■ Task prompt
Your task is to repeat the lines below exactly, excluding any pictures they contain.

■ Data provided
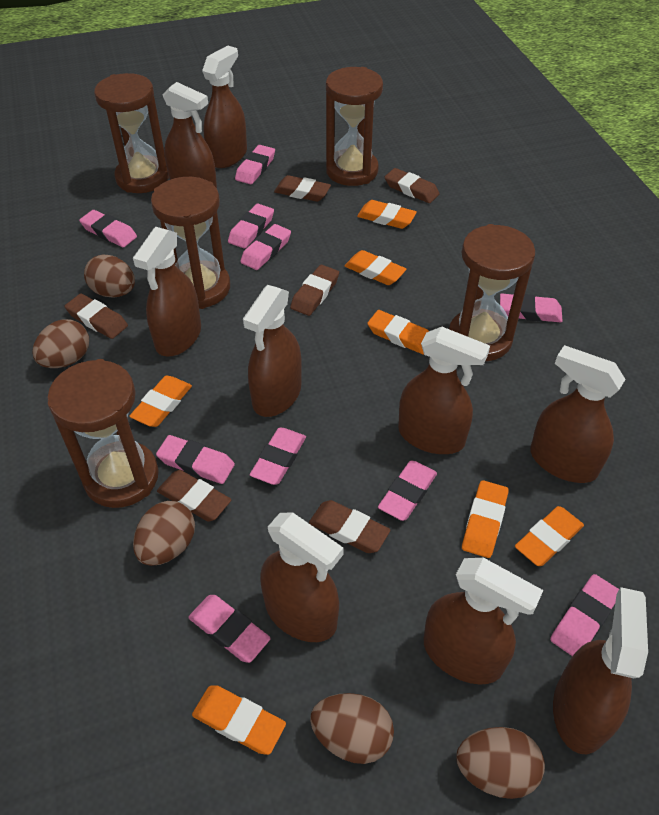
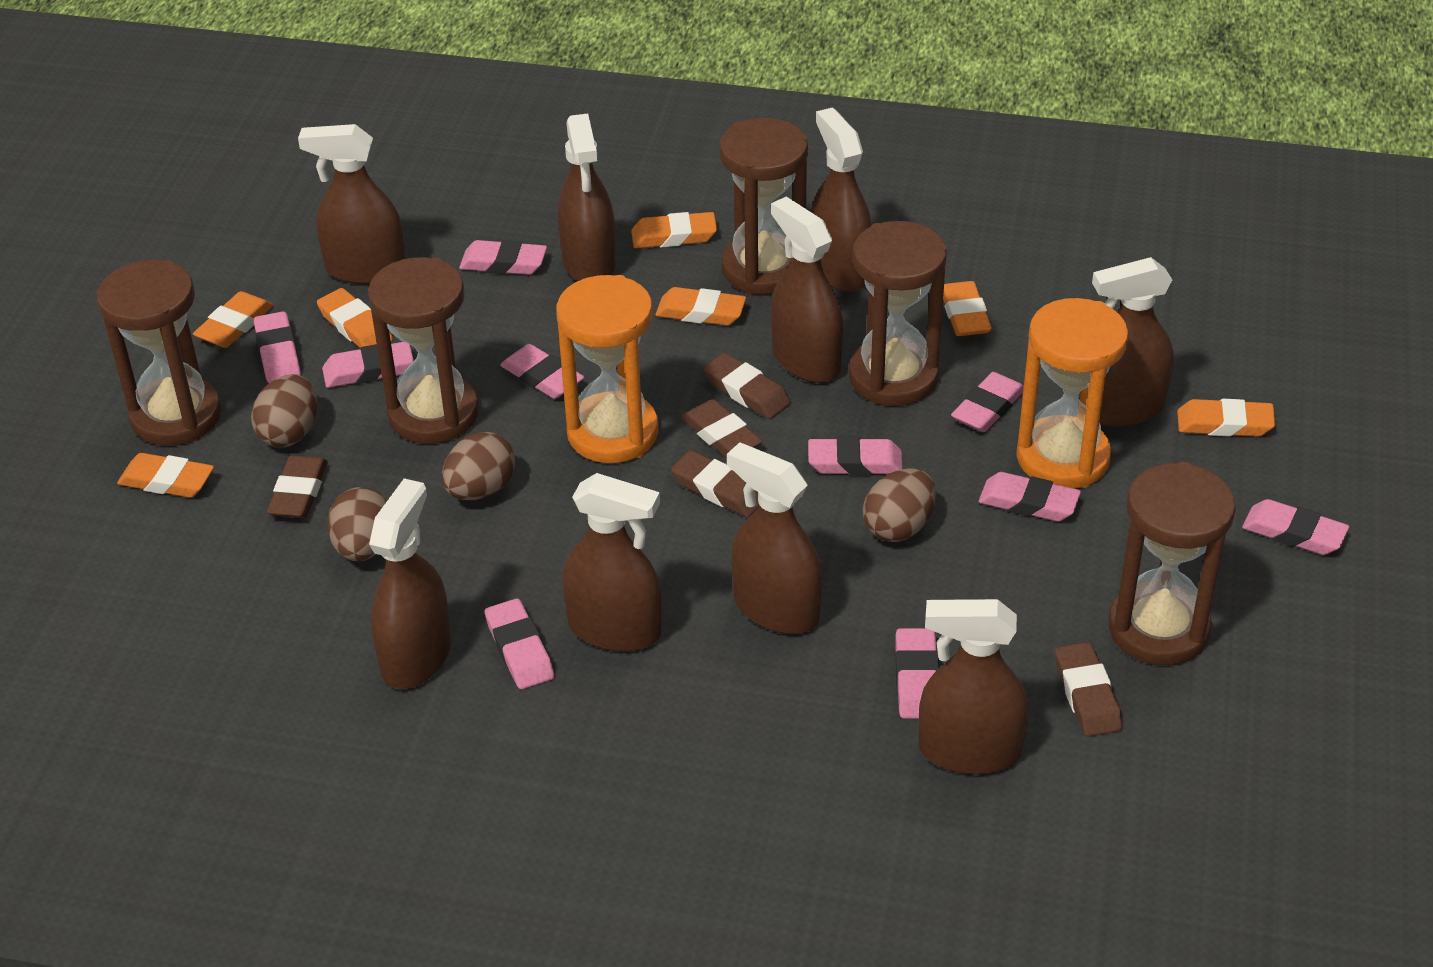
brown egg: 5 -> 4
brown eraser: 6 -> 5
orange hourglass: 0 -> 2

■ Solved exercise
brown egg: 5 -> 4
brown eraser: 6 -> 5
orange hourglass: 0 -> 2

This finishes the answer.